Top of THE DATA

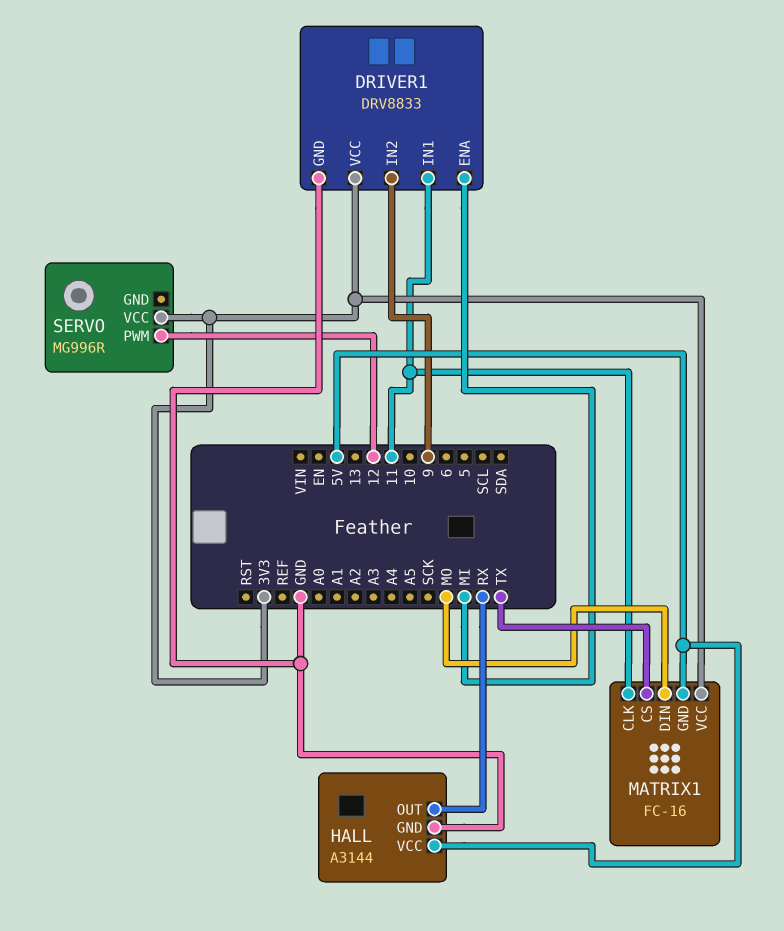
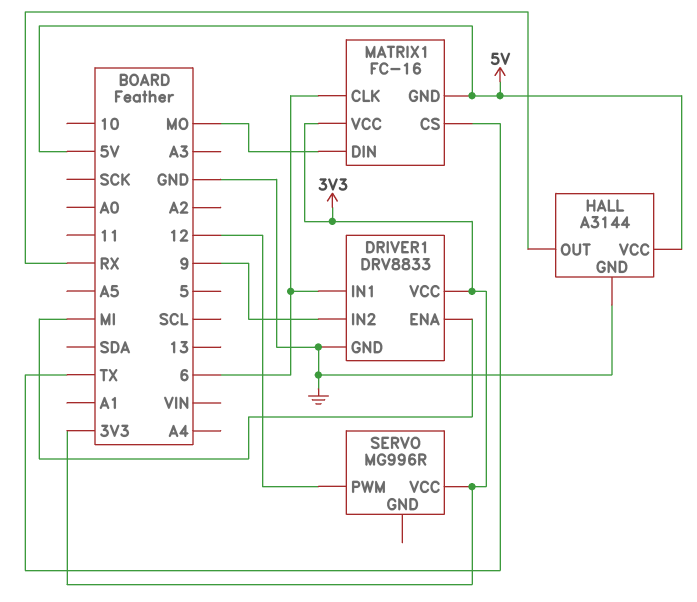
DRIVER1 pin IN1: 11 -> 6
MATRIX1 pin CLK: 11 -> 6

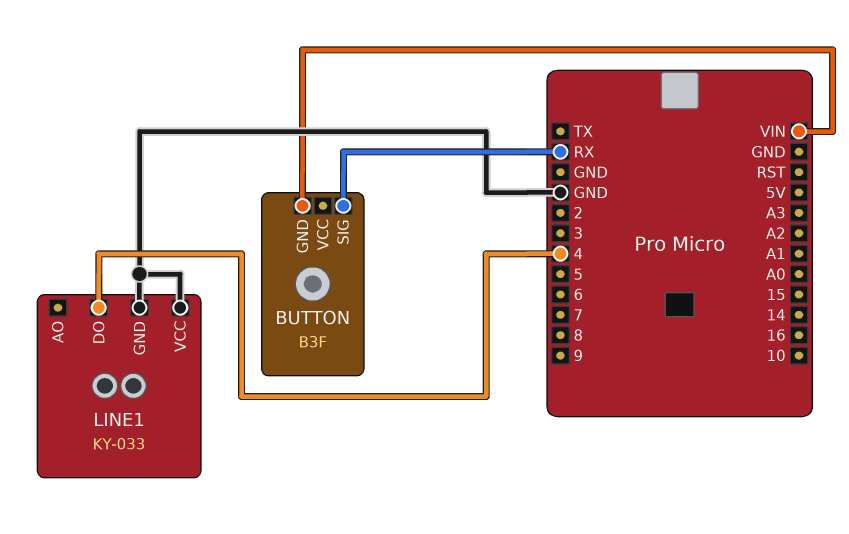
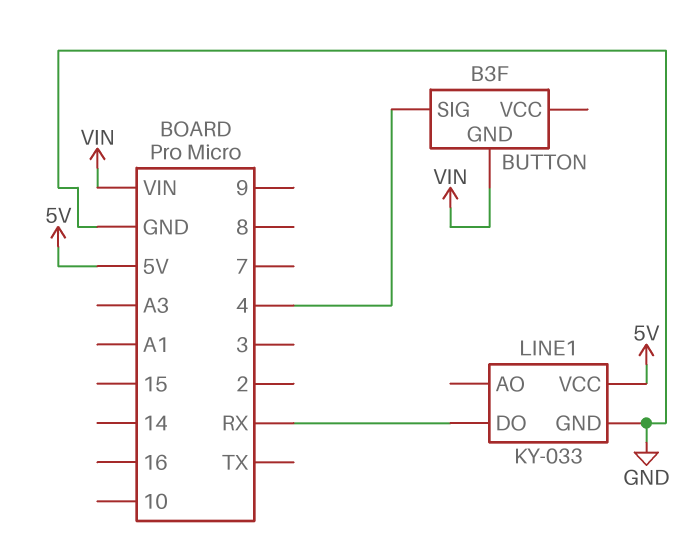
BUTTON pin SIG: RX -> 4
LINE1 pin DO: 4 -> RX
LINE1 pin VCC: GND -> 5V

Bottom of THE DATA

=== EXERCISE PROMPT ===
Copy the records exactly. Skip the images.

=== EXERCISE OUTPUT ===
DRIVER1 pin IN1: 11 -> 6
MATRIX1 pin CLK: 11 -> 6

BUTTON pin SIG: RX -> 4
LINE1 pin DO: 4 -> RX
LINE1 pin VCC: GND -> 5V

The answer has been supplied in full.